Dataset extract:
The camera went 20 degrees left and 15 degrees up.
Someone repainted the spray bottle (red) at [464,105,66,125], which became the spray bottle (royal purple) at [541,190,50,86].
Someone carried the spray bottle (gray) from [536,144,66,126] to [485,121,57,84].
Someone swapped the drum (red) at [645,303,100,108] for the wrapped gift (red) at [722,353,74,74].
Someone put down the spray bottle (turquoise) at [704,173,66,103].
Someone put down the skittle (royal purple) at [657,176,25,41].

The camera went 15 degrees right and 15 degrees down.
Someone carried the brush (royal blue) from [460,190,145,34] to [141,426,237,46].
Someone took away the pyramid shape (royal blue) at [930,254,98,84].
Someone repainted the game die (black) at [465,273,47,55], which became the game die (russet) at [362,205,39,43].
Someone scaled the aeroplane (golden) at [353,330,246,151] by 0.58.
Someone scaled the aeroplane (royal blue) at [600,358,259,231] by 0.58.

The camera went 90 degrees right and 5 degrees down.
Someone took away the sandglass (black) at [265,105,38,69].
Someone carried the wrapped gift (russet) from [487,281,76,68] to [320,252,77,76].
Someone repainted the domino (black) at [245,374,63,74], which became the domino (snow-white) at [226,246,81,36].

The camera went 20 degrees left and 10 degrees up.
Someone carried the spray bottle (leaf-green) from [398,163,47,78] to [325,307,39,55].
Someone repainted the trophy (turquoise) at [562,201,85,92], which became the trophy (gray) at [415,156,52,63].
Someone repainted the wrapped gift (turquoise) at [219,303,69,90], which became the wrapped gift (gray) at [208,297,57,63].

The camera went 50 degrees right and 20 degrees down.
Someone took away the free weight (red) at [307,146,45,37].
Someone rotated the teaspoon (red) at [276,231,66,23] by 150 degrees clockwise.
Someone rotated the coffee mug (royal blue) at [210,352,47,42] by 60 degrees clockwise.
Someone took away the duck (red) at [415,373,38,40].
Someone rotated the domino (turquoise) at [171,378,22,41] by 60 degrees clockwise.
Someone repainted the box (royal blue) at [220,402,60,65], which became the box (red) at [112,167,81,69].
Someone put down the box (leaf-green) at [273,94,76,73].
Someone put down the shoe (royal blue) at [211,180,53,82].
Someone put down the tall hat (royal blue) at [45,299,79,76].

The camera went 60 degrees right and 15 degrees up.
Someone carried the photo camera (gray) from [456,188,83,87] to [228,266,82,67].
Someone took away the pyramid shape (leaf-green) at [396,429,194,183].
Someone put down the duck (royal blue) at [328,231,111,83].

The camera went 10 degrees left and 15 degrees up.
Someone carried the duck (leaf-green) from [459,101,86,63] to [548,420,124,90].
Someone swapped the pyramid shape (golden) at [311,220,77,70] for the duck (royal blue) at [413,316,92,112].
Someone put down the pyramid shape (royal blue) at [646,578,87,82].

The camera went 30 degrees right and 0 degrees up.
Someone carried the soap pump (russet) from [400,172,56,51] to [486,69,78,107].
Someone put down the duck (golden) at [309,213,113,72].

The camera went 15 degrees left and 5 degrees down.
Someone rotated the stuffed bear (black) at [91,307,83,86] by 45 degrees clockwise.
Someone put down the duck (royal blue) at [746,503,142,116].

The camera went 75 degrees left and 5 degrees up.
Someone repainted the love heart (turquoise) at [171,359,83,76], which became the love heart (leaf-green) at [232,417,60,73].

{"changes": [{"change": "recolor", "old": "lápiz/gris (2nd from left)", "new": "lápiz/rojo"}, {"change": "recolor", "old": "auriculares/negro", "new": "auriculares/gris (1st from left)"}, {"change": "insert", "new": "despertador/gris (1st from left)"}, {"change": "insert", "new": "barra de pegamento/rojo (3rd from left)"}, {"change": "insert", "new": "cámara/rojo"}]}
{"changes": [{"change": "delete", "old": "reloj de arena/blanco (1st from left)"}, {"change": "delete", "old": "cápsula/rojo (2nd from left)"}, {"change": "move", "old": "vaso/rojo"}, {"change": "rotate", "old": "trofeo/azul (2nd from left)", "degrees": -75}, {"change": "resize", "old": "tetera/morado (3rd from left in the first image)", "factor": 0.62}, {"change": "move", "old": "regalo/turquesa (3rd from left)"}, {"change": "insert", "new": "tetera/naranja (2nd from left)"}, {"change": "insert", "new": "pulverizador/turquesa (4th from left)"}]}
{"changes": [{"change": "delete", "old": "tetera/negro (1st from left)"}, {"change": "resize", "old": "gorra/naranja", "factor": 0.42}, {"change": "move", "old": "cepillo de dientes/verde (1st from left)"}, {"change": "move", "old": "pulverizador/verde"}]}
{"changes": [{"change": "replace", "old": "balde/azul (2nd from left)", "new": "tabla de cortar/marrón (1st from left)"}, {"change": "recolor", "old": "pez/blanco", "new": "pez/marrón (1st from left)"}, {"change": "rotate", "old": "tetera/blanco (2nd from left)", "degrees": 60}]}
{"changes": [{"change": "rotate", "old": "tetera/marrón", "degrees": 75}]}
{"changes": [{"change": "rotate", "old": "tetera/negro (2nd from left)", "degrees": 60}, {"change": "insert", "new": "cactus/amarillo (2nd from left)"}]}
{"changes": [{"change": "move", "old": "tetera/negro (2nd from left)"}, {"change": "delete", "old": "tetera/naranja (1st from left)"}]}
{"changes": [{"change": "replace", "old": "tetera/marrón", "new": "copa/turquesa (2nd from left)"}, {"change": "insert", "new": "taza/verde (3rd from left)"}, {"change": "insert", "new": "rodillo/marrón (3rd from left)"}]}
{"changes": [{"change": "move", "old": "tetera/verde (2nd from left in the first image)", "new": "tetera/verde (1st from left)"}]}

Work item: A word-for-word copy of the data is what should be returned.

Solution to this exercise:
The camera went 20 degrees left and 15 degrees up.
Someone repainted the spray bottle (red) at [464,105,66,125], which became the spray bottle (royal purple) at [541,190,50,86].
Someone carried the spray bottle (gray) from [536,144,66,126] to [485,121,57,84].
Someone swapped the drum (red) at [645,303,100,108] for the wrapped gift (red) at [722,353,74,74].
Someone put down the spray bottle (turquoise) at [704,173,66,103].
Someone put down the skittle (royal purple) at [657,176,25,41].

The camera went 15 degrees right and 15 degrees down.
Someone carried the brush (royal blue) from [460,190,145,34] to [141,426,237,46].
Someone took away the pyramid shape (royal blue) at [930,254,98,84].
Someone repainted the game die (black) at [465,273,47,55], which became the game die (russet) at [362,205,39,43].
Someone scaled the aeroplane (golden) at [353,330,246,151] by 0.58.
Someone scaled the aeroplane (royal blue) at [600,358,259,231] by 0.58.

The camera went 90 degrees right and 5 degrees down.
Someone took away the sandglass (black) at [265,105,38,69].
Someone carried the wrapped gift (russet) from [487,281,76,68] to [320,252,77,76].
Someone repainted the domino (black) at [245,374,63,74], which became the domino (snow-white) at [226,246,81,36].

The camera went 20 degrees left and 10 degrees up.
Someone carried the spray bottle (leaf-green) from [398,163,47,78] to [325,307,39,55].
Someone repainted the trophy (turquoise) at [562,201,85,92], which became the trophy (gray) at [415,156,52,63].
Someone repainted the wrapped gift (turquoise) at [219,303,69,90], which became the wrapped gift (gray) at [208,297,57,63].

The camera went 50 degrees right and 20 degrees down.
Someone took away the free weight (red) at [307,146,45,37].
Someone rotated the teaspoon (red) at [276,231,66,23] by 150 degrees clockwise.
Someone rotated the coffee mug (royal blue) at [210,352,47,42] by 60 degrees clockwise.
Someone took away the duck (red) at [415,373,38,40].
Someone rotated the domino (turquoise) at [171,378,22,41] by 60 degrees clockwise.
Someone repainted the box (royal blue) at [220,402,60,65], which became the box (red) at [112,167,81,69].
Someone put down the box (leaf-green) at [273,94,76,73].
Someone put down the shoe (royal blue) at [211,180,53,82].
Someone put down the tall hat (royal blue) at [45,299,79,76].

The camera went 60 degrees right and 15 degrees up.
Someone carried the photo camera (gray) from [456,188,83,87] to [228,266,82,67].
Someone took away the pyramid shape (leaf-green) at [396,429,194,183].
Someone put down the duck (royal blue) at [328,231,111,83].

The camera went 10 degrees left and 15 degrees up.
Someone carried the duck (leaf-green) from [459,101,86,63] to [548,420,124,90].
Someone swapped the pyramid shape (golden) at [311,220,77,70] for the duck (royal blue) at [413,316,92,112].
Someone put down the pyramid shape (royal blue) at [646,578,87,82].

The camera went 30 degrees right and 0 degrees up.
Someone carried the soap pump (russet) from [400,172,56,51] to [486,69,78,107].
Someone put down the duck (golden) at [309,213,113,72].

The camera went 15 degrees left and 5 degrees down.
Someone rotated the stuffed bear (black) at [91,307,83,86] by 45 degrees clockwise.
Someone put down the duck (royal blue) at [746,503,142,116].

The camera went 75 degrees left and 5 degrees up.
Someone repainted the love heart (turquoise) at [171,359,83,76], which became the love heart (leaf-green) at [232,417,60,73].

{"changes": [{"change": "recolor", "old": "lápiz/gris (2nd from left)", "new": "lápiz/rojo"}, {"change": "recolor", "old": "auriculares/negro", "new": "auriculares/gris (1st from left)"}, {"change": "insert", "new": "despertador/gris (1st from left)"}, {"change": "insert", "new": "barra de pegamento/rojo (3rd from left)"}, {"change": "insert", "new": "cámara/rojo"}]}
{"changes": [{"change": "delete", "old": "reloj de arena/blanco (1st from left)"}, {"change": "delete", "old": "cápsula/rojo (2nd from left)"}, {"change": "move", "old": "vaso/rojo"}, {"change": "rotate", "old": "trofeo/azul (2nd from left)", "degrees": -75}, {"change": "resize", "old": "tetera/morado (3rd from left in the first image)", "factor": 0.62}, {"change": "move", "old": "regalo/turquesa (3rd from left)"}, {"change": "insert", "new": "tetera/naranja (2nd from left)"}, {"change": "insert", "new": "pulverizador/turquesa (4th from left)"}]}
{"changes": [{"change": "delete", "old": "tetera/negro (1st from left)"}, {"change": "resize", "old": "gorra/naranja", "factor": 0.42}, {"change": "move", "old": "cepillo de dientes/verde (1st from left)"}, {"change": "move", "old": "pulverizador/verde"}]}
{"changes": [{"change": "replace", "old": "balde/azul (2nd from left)", "new": "tabla de cortar/marrón (1st from left)"}, {"change": "recolor", "old": "pez/blanco", "new": "pez/marrón (1st from left)"}, {"change": "rotate", "old": "tetera/blanco (2nd from left)", "degrees": 60}]}
{"changes": [{"change": "rotate", "old": "tetera/marrón", "degrees": 75}]}
{"changes": [{"change": "rotate", "old": "tetera/negro (2nd from left)", "degrees": 60}, {"change": "insert", "new": "cactus/amarillo (2nd from left)"}]}
{"changes": [{"change": "move", "old": "tetera/negro (2nd from left)"}, {"change": "delete", "old": "tetera/naranja (1st from left)"}]}
{"changes": [{"change": "replace", "old": "tetera/marrón", "new": "copa/turquesa (2nd from left)"}, {"change": "insert", "new": "taza/verde (3rd from left)"}, {"change": "insert", "new": "rodillo/marrón (3rd from left)"}]}
{"changes": [{"change": "move", "old": "tetera/verde (2nd from left in the first image)", "new": "tetera/verde (1st from left)"}]}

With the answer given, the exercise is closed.